### [Recorded information]
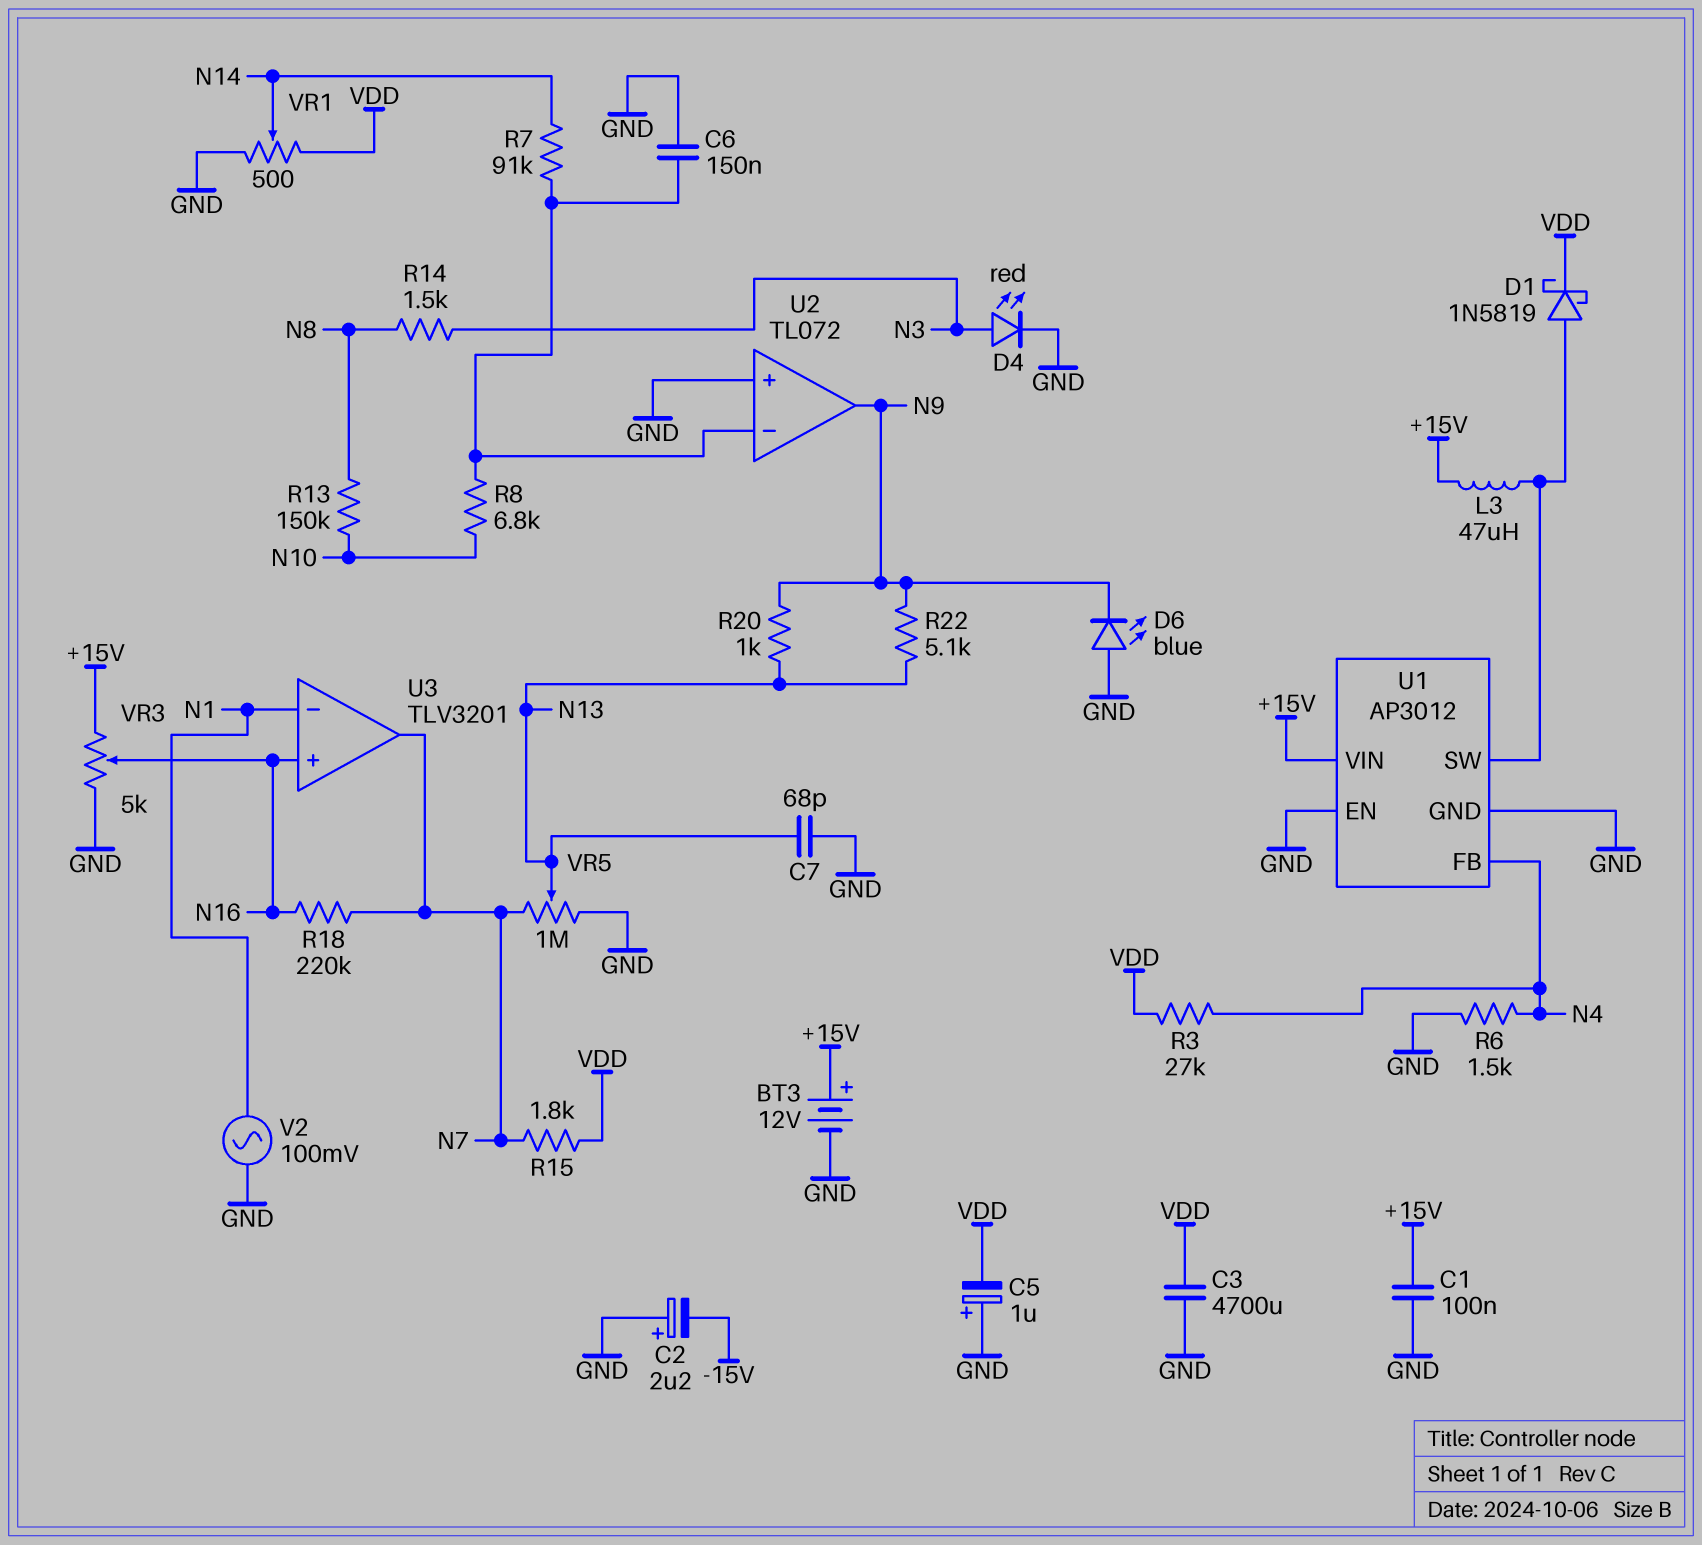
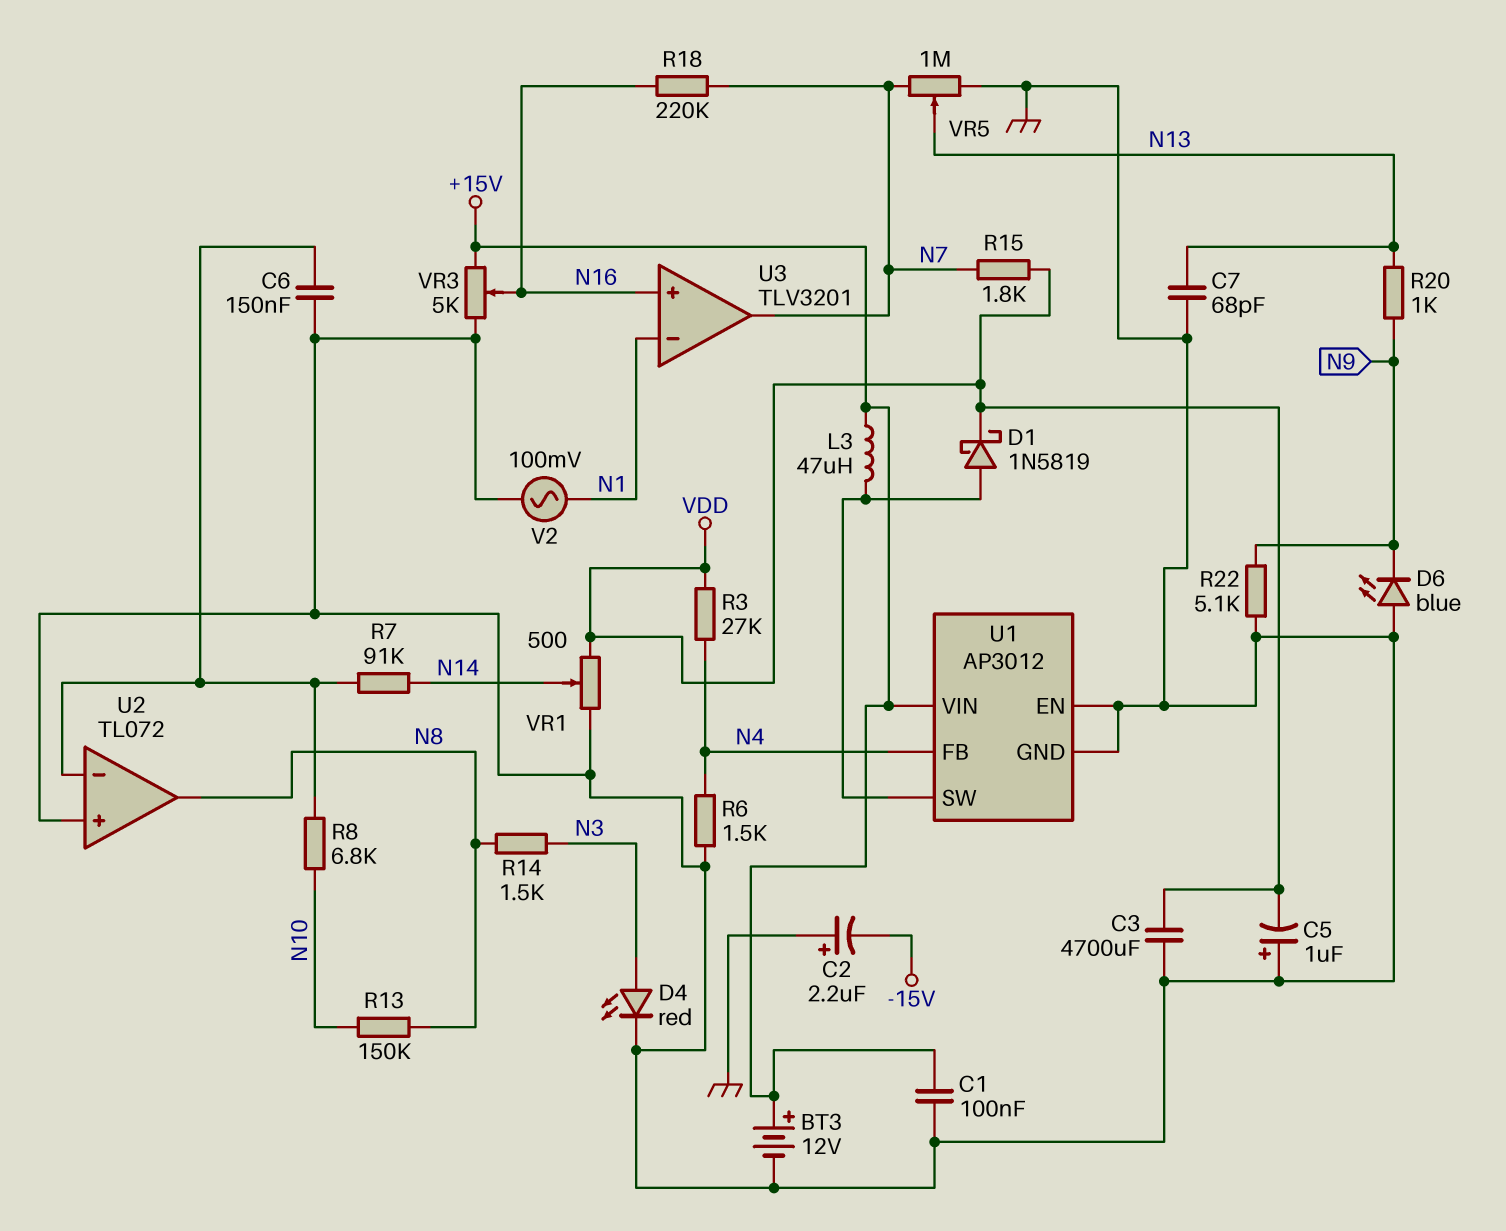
R22: 5.1k (N9, N13) -> 5.1k (GND, N9)
U2 pin out: N9 -> N8

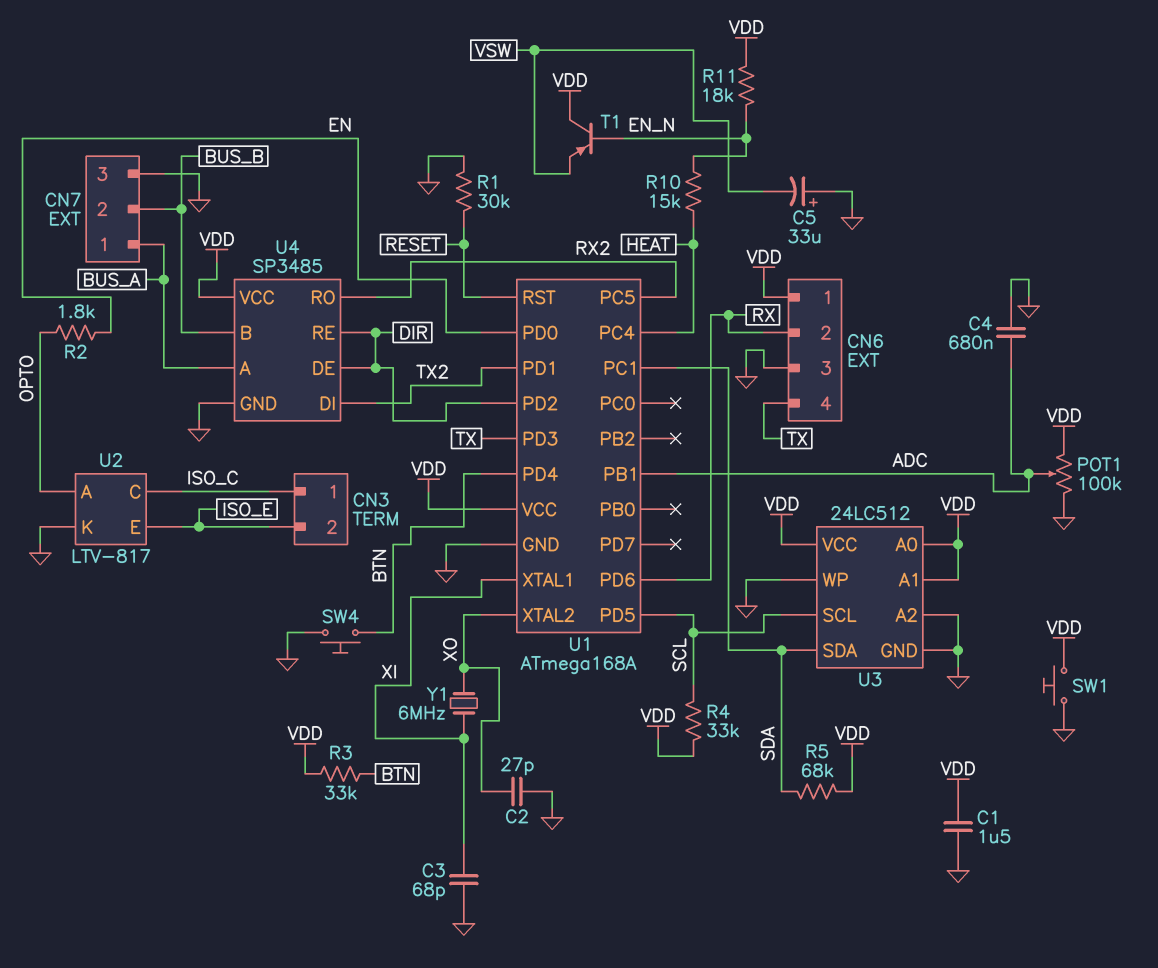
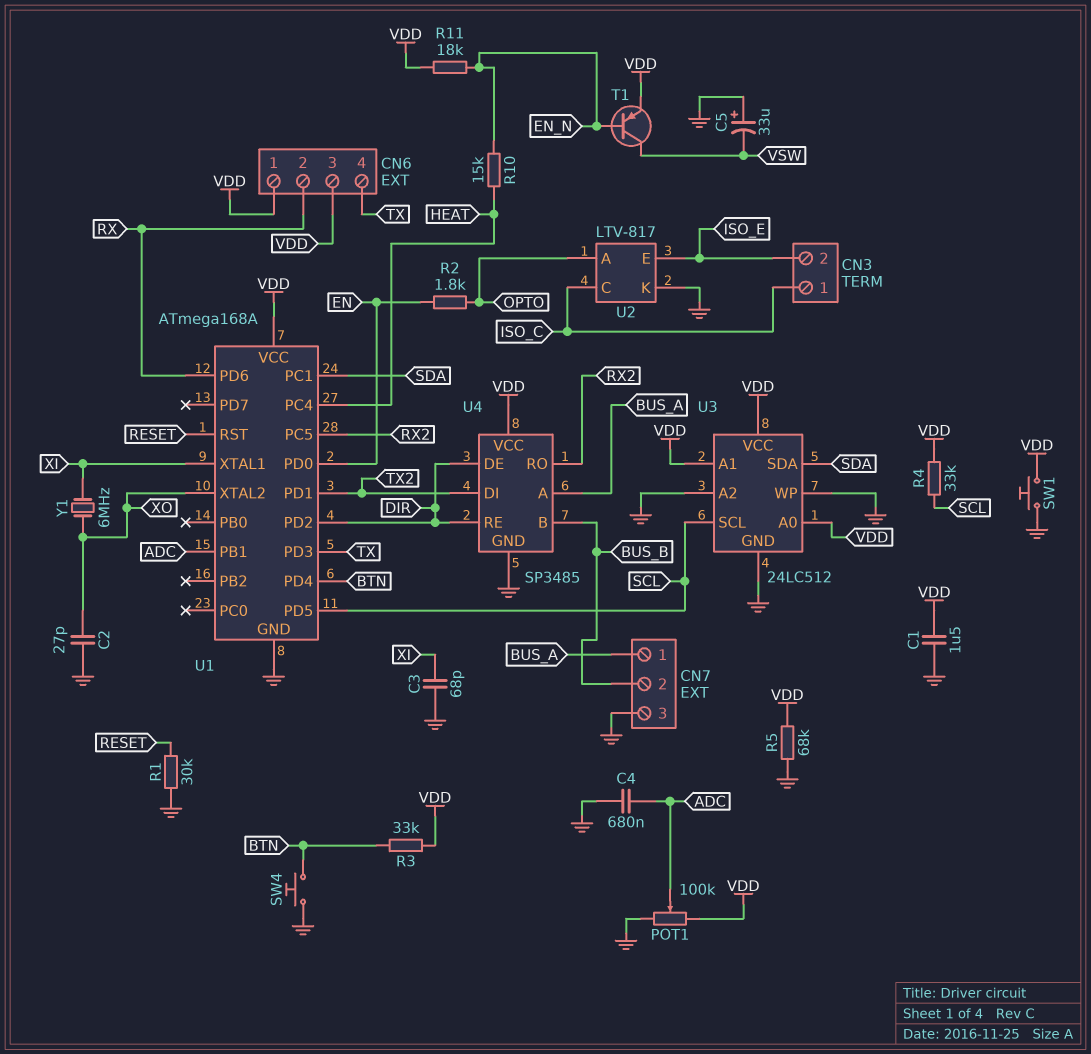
CN6 pin 3: GND -> VDD
R5: 68k (SDA, VDD) -> 68k (GND, VDD)
T1: PNP (B EN_N, C VDD, E VSW) -> PNP (B EN_N, C VSW, E VDD)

### [Exercise brief]
Output the records above character for character, but leave each image out.

### [Answer section]
R22: 5.1k (N9, N13) -> 5.1k (GND, N9)
U2 pin out: N9 -> N8

CN6 pin 3: GND -> VDD
R5: 68k (SDA, VDD) -> 68k (GND, VDD)
T1: PNP (B EN_N, C VDD, E VSW) -> PNP (B EN_N, C VSW, E VDD)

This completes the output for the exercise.